### EXERCISE INPUTS
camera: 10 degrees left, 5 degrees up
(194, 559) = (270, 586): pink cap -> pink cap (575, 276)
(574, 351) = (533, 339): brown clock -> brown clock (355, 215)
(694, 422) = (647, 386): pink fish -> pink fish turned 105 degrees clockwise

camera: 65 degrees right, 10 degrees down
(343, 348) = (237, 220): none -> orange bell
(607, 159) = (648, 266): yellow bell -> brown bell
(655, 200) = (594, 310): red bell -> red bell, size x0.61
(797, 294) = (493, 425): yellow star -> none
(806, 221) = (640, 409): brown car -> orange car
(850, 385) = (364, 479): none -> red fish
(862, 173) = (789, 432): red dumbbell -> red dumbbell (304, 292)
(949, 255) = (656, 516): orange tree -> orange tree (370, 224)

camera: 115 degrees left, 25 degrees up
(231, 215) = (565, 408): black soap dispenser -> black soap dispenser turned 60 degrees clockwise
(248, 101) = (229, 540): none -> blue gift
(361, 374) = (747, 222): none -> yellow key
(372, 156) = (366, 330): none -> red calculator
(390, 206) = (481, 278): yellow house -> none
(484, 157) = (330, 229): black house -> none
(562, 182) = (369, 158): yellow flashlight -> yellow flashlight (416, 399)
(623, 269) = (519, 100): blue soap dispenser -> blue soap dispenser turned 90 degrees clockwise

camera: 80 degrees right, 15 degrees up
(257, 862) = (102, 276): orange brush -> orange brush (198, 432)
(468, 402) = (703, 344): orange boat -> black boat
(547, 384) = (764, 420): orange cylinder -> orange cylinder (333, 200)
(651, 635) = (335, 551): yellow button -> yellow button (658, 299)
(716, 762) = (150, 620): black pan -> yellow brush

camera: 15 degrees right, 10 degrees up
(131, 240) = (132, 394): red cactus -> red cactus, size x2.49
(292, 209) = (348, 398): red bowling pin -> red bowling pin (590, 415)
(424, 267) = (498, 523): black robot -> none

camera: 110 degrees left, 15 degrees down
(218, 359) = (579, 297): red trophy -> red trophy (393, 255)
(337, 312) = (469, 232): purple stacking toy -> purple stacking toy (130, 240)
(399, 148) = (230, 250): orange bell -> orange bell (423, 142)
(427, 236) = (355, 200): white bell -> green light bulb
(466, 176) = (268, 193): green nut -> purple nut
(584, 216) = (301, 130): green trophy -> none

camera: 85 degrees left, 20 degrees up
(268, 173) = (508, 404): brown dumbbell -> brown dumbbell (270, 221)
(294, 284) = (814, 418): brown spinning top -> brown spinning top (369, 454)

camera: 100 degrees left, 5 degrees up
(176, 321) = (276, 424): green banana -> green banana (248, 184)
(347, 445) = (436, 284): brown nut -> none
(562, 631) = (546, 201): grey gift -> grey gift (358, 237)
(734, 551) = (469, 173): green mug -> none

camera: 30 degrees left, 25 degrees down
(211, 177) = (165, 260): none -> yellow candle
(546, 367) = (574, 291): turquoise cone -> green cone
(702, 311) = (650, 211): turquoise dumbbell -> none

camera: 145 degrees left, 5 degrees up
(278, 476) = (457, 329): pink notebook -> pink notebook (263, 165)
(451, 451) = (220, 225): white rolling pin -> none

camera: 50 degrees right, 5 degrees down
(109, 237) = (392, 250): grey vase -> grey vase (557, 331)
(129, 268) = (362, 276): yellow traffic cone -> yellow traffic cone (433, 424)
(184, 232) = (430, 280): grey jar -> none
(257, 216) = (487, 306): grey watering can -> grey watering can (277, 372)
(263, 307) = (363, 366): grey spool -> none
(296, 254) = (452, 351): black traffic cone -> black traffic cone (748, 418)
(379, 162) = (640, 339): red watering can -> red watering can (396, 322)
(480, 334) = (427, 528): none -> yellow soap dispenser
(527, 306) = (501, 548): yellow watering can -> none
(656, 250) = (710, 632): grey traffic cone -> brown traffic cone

### GOAL OF THE EXERCISE
Write down exactly the line with "(263, 307) = (363, 366): grey spool -> none", then each line after it through the end of the data.

### RESULT OF THE EXERCISE
(263, 307) = (363, 366): grey spool -> none
(296, 254) = (452, 351): black traffic cone -> black traffic cone (748, 418)
(379, 162) = (640, 339): red watering can -> red watering can (396, 322)
(480, 334) = (427, 528): none -> yellow soap dispenser
(527, 306) = (501, 548): yellow watering can -> none
(656, 250) = (710, 632): grey traffic cone -> brown traffic cone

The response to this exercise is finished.